**Task directions**
Using the entries that follow, collect the lines where the word "carcinoma" appears.

Stored data entries:
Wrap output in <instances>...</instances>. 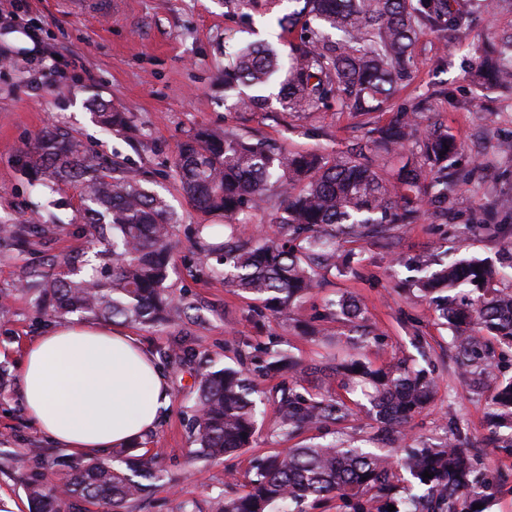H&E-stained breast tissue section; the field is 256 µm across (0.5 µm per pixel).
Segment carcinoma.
Masks as SVG:
<instances>
[{
    "label": "carcinoma",
    "mask_w": 512,
    "mask_h": 512,
    "mask_svg": "<svg viewBox=\"0 0 512 512\" xmlns=\"http://www.w3.org/2000/svg\"><path fill=\"white\" fill-rule=\"evenodd\" d=\"M225 0L239 19L250 18L260 2ZM294 8L277 26L297 33L291 54L282 57L263 42L234 49L224 65V89L235 92L237 109L263 110L271 99L295 114L331 103L342 112L369 116L390 109L399 88L417 65L421 33L467 37L475 18L469 0H288ZM484 90H512V30L481 46L470 73ZM427 98L400 108L391 118L370 123L364 142L345 153L290 151L261 138L199 128L177 145L174 167L180 188L199 212L224 220L229 232L209 246L220 255L224 278L250 294L265 311L290 313L336 267V238L358 245L405 224H417L429 209L448 215V192L461 176L448 165L460 144L448 129L420 126ZM97 121L116 131L132 127L130 115L101 101ZM402 158L381 172L375 159ZM25 171L37 185L54 190L73 181L84 197L92 255L54 259L33 272L41 309L52 317L69 314L124 324L153 325L187 309L166 285L171 271L176 213L165 197L148 190L134 171L113 176L82 143L53 129L41 132L20 151ZM272 211L268 236H255L233 223L244 207ZM512 212V198L490 199L473 223L495 234L499 217ZM47 231L44 224H0V241L22 243ZM411 292L432 306L438 319L459 331L453 349L458 370L479 393L495 369V346L512 348V288L501 286L502 271L481 259L446 262L432 252L414 263ZM331 315L355 324L353 352L329 367L321 383L303 393L282 389L272 396L278 429L293 437L309 429L348 427L364 414L376 417L382 436L366 448L341 440L301 443L262 459L240 495L217 502L215 512H272L277 505L332 498L342 512H487L502 477L487 473L475 449L462 443L457 422L438 445L423 444L404 457L397 449L402 426L427 407L435 379L406 359L386 367L365 360L378 343L363 324V308L350 295L332 303ZM276 338L259 347L252 372L295 374L299 362L275 349ZM356 395L359 400L352 401ZM263 400L254 380L226 368L201 376L192 434L201 459L227 457L251 447L257 406ZM496 424L512 431V380L493 397ZM126 468L88 458L67 465L56 483L41 472L24 477L30 512H70L76 501L132 512L145 490L144 479L159 477L150 462L127 455ZM428 472L432 477L426 478ZM478 509H473V506Z\"/></svg>",
    "instance_id": "carcinoma-1"
}]
</instances>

**Exercise solution**
Segment carcinoma.
    "label": "carcinoma",
    "instance_id": "carcinoma-1"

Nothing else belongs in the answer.